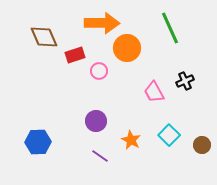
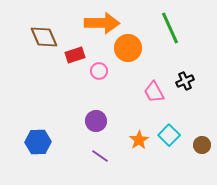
orange circle: moved 1 px right
orange star: moved 8 px right; rotated 12 degrees clockwise
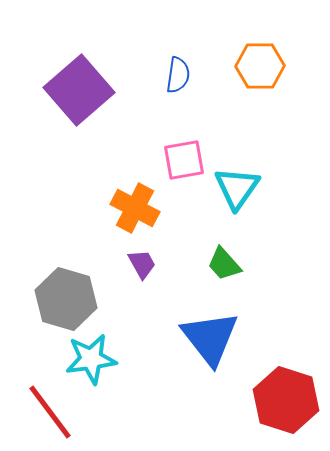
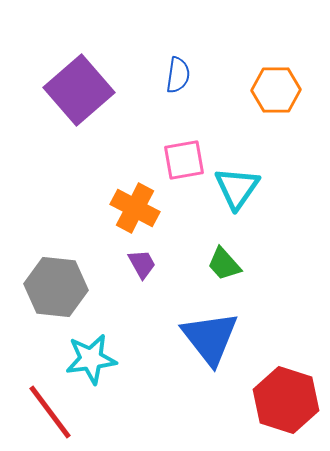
orange hexagon: moved 16 px right, 24 px down
gray hexagon: moved 10 px left, 12 px up; rotated 10 degrees counterclockwise
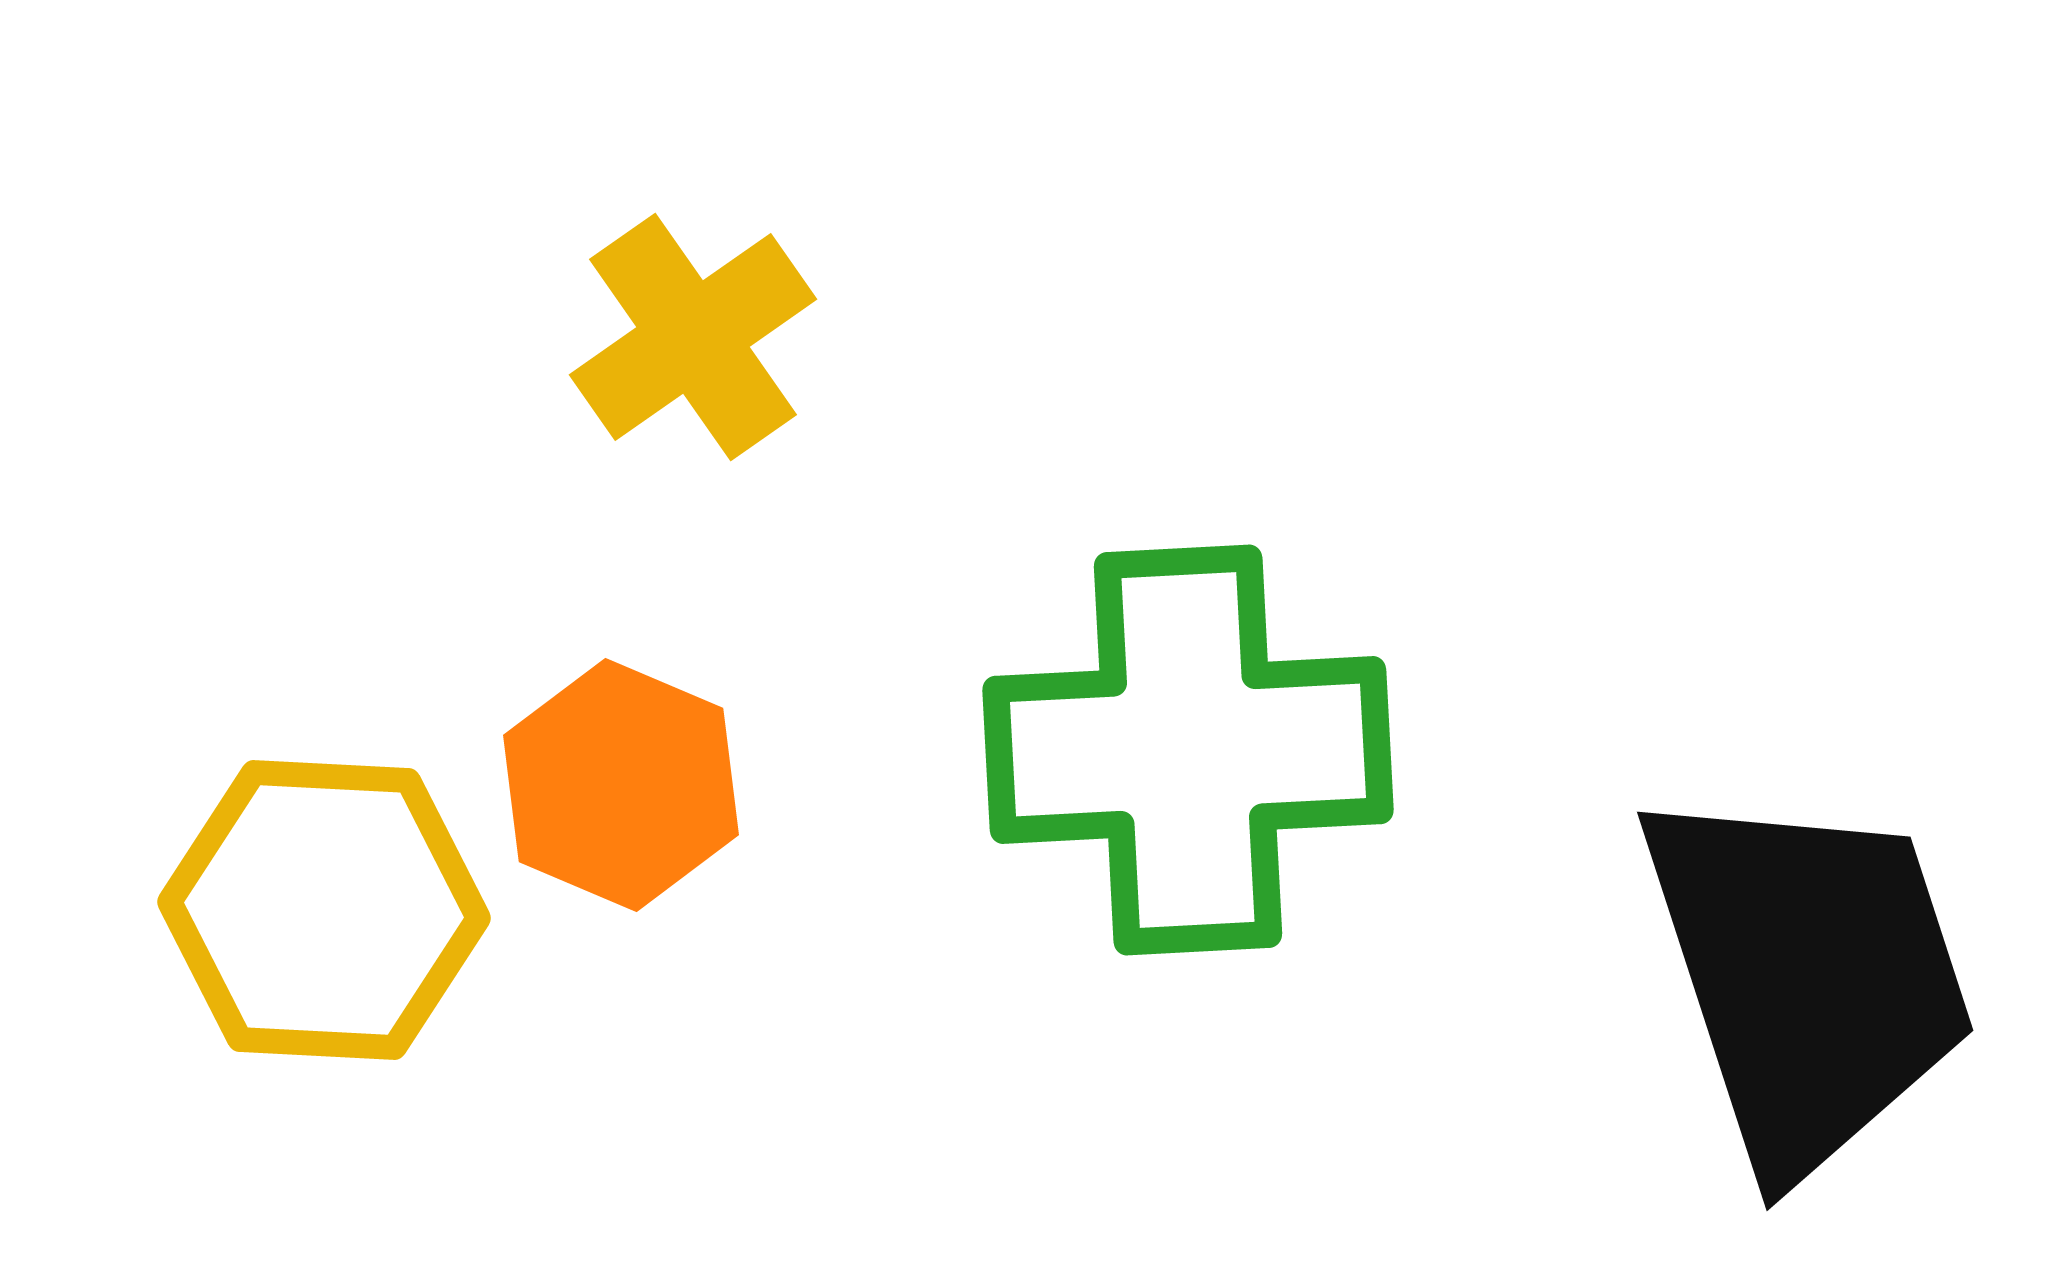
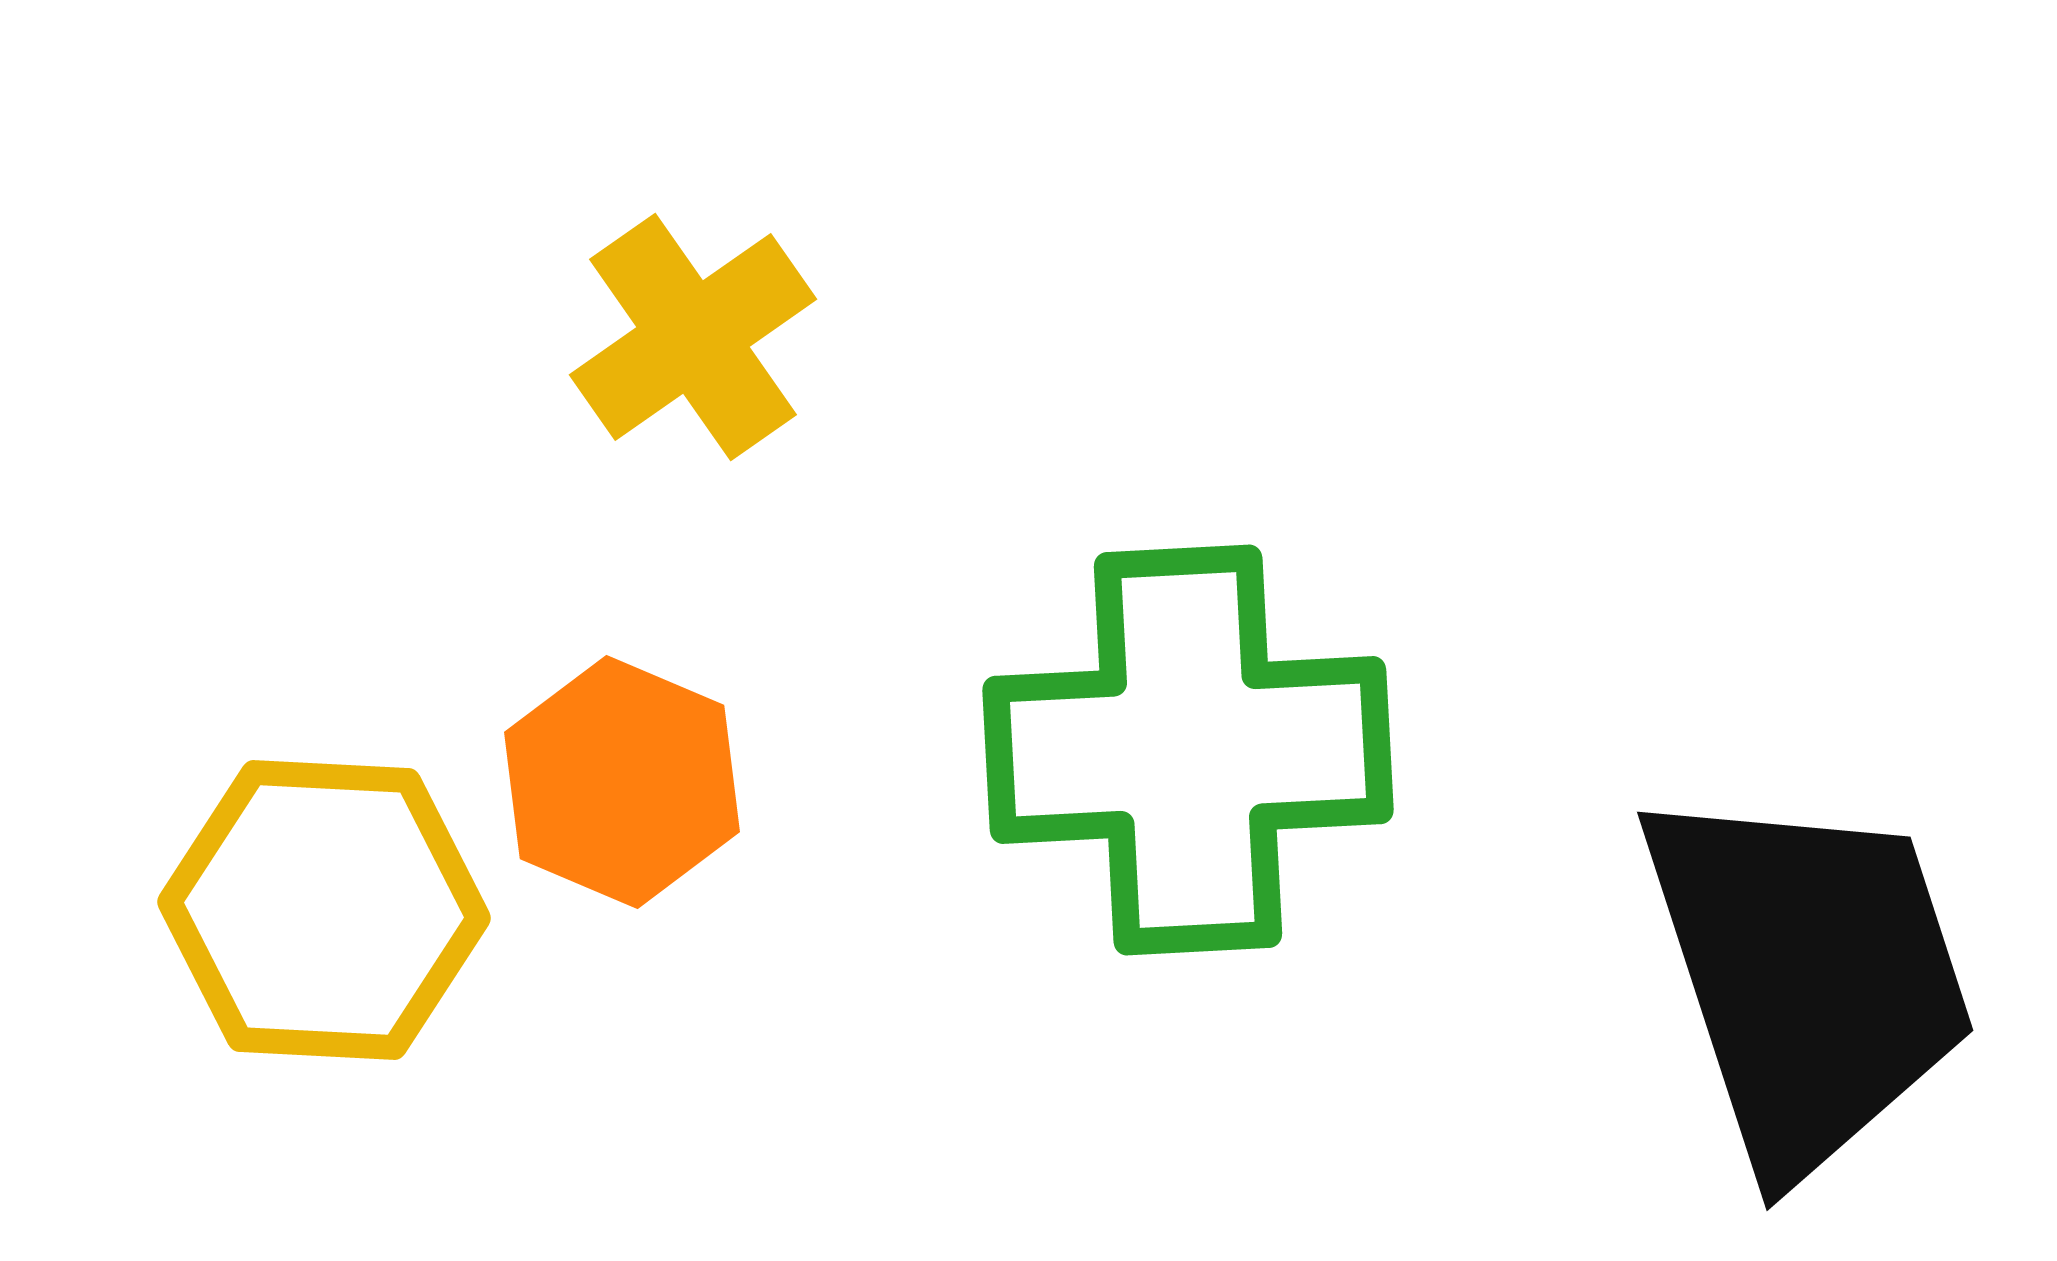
orange hexagon: moved 1 px right, 3 px up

PROBLEM TO SOLVE:
Reproduce each entry exactly as given; no pictures, please.

YOUR SOLUTION:
orange circle: moved 1 px right
orange star: moved 8 px right; rotated 12 degrees clockwise
orange hexagon: moved 16 px right, 24 px down
gray hexagon: moved 10 px left, 12 px up; rotated 10 degrees counterclockwise
orange hexagon: moved 1 px right, 3 px up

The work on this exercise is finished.